━━━━━ GIVEN RECORDS ━━━━━

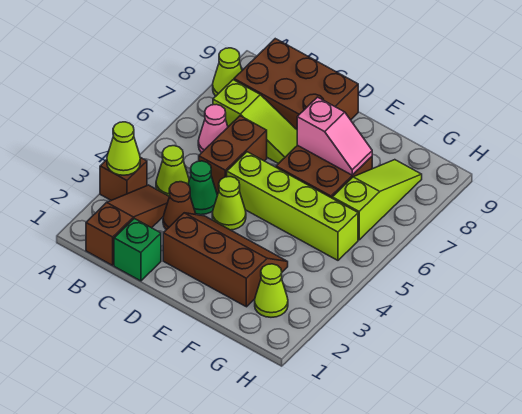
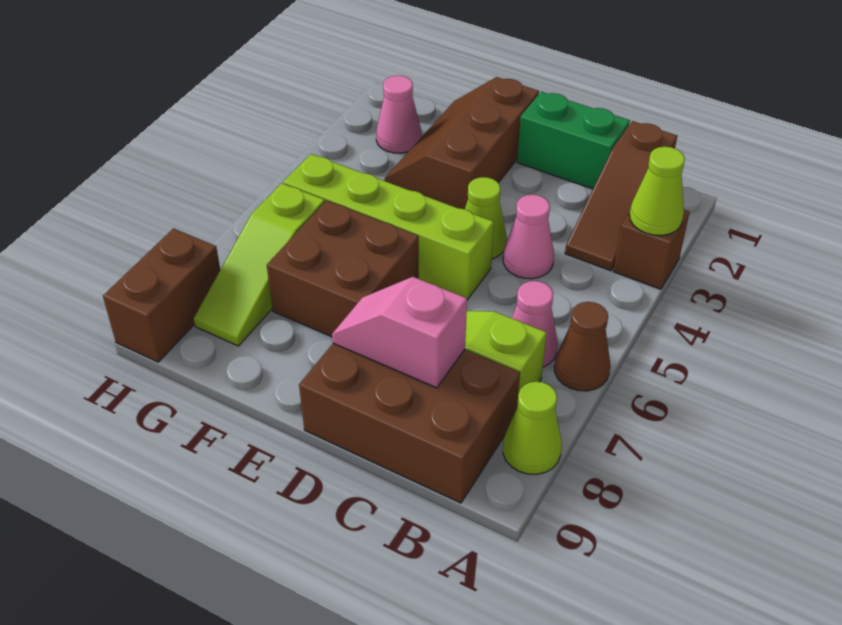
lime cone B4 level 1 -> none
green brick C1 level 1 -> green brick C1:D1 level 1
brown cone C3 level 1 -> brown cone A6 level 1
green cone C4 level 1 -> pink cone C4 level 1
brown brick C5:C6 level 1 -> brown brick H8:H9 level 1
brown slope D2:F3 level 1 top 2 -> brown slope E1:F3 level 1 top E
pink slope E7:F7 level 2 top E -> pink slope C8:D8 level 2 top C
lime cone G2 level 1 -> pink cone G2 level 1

━━━━━

TO DO: Could you reproduce the data above exactly, without its pictures?

RESPONSE:
lime cone B4 level 1 -> none
green brick C1 level 1 -> green brick C1:D1 level 1
brown cone C3 level 1 -> brown cone A6 level 1
green cone C4 level 1 -> pink cone C4 level 1
brown brick C5:C6 level 1 -> brown brick H8:H9 level 1
brown slope D2:F3 level 1 top 2 -> brown slope E1:F3 level 1 top E
pink slope E7:F7 level 2 top E -> pink slope C8:D8 level 2 top C
lime cone G2 level 1 -> pink cone G2 level 1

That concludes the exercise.